(What you need to do)
Every line in the data below from the one containing "purple circle: moved 1 px up" down to the one containing "yellow square at", both included, must be retyped exactly; no other line is to appear.

Start of Material shown

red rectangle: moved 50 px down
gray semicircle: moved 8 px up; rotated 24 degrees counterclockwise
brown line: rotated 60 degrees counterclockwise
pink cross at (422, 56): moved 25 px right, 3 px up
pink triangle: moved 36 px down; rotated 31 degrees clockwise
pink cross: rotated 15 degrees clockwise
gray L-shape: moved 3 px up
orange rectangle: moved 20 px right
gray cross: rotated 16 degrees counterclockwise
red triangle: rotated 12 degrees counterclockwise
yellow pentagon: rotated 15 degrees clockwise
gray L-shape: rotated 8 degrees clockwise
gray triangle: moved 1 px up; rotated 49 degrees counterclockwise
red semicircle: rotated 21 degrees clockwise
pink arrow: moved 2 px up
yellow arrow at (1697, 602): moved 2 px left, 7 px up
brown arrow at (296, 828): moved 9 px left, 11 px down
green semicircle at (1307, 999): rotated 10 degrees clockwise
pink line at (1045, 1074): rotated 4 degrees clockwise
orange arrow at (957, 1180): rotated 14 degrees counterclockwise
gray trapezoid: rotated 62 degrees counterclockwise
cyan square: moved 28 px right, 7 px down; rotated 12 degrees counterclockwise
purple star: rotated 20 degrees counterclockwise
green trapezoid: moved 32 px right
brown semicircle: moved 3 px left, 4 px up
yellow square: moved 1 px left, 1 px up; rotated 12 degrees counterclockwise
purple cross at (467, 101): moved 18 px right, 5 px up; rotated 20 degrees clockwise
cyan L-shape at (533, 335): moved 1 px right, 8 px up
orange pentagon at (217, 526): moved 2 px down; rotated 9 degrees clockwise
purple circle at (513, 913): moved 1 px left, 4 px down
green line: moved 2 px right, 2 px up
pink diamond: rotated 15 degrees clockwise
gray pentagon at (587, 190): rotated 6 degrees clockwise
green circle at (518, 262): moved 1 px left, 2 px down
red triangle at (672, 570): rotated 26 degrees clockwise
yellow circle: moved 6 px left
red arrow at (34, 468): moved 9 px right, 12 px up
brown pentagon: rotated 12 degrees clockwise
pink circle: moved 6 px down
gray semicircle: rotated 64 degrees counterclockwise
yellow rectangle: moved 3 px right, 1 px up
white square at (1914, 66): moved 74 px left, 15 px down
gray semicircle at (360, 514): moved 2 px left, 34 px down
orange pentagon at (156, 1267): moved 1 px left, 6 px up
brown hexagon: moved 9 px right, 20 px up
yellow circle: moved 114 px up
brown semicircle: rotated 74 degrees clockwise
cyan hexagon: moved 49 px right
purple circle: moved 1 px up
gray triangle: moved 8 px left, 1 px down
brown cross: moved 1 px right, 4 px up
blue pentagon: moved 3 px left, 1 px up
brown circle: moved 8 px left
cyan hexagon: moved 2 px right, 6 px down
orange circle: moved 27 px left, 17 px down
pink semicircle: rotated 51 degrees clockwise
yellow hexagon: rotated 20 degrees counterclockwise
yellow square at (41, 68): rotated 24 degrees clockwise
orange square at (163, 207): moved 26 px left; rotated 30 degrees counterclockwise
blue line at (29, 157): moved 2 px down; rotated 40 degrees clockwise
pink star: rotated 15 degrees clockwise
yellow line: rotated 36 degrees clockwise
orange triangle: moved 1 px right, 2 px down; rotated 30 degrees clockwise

End of Material shown

(Answer space)
purple circle: moved 1 px up
gray triangle: moved 8 px left, 1 px down
brown cross: moved 1 px right, 4 px up
blue pentagon: moved 3 px left, 1 px up
brown circle: moved 8 px left
cyan hexagon: moved 2 px right, 6 px down
orange circle: moved 27 px left, 17 px down
pink semicircle: rotated 51 degrees clockwise
yellow hexagon: rotated 20 degrees counterclockwise
yellow square at (41, 68): rotated 24 degrees clockwise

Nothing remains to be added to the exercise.